- _Prompt_
Using the entries that follow, state how many lines contain "purple", with no other words.

- _Supplied information_

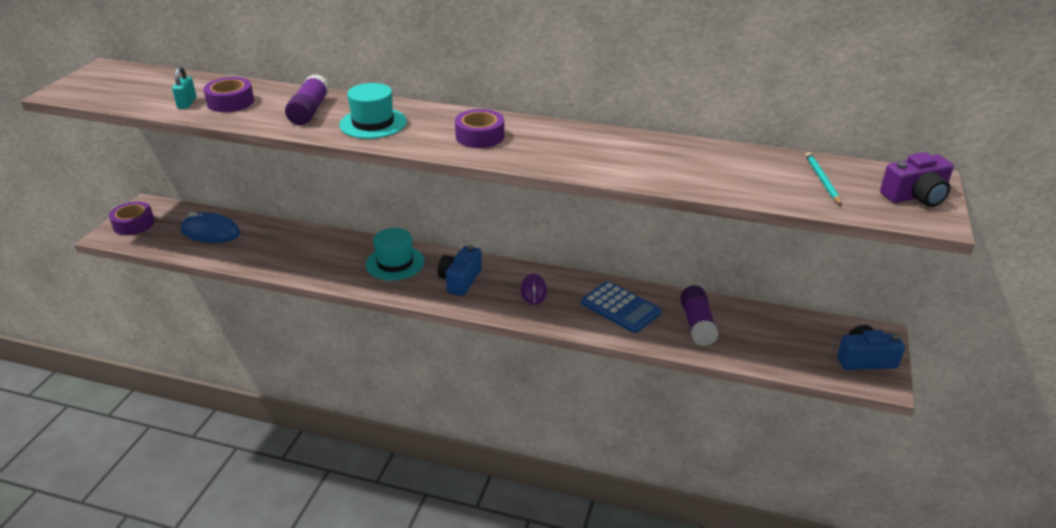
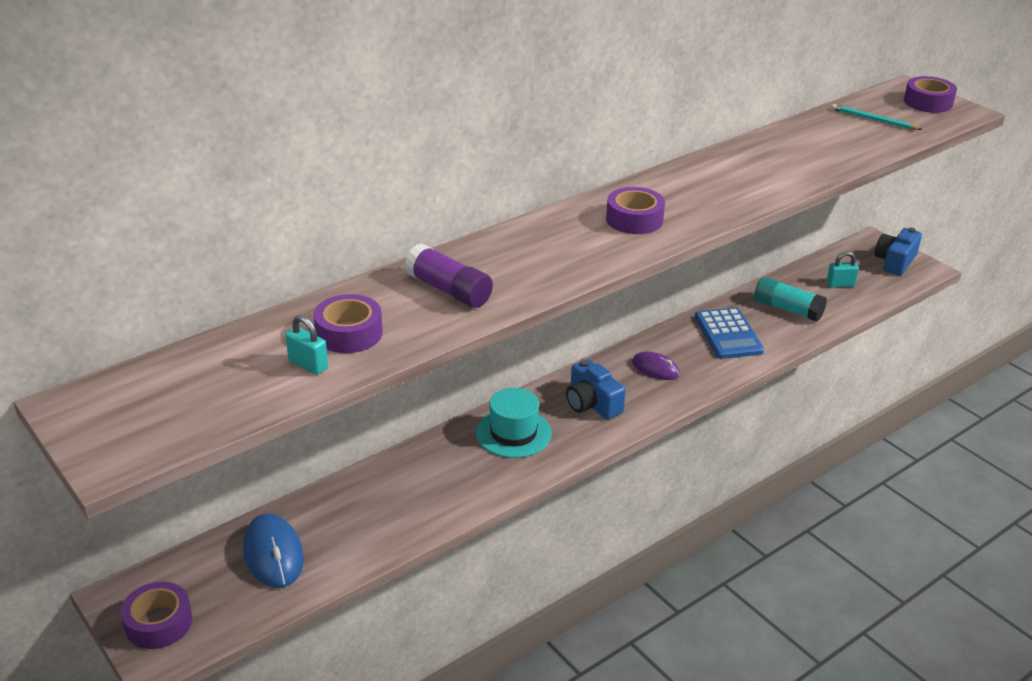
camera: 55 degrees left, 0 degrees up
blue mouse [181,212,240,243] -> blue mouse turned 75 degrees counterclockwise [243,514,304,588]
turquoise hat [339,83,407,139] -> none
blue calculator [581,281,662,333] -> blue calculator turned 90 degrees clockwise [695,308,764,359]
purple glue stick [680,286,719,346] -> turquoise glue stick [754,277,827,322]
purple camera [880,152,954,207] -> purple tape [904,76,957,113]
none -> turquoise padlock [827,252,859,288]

- _Task answer_
2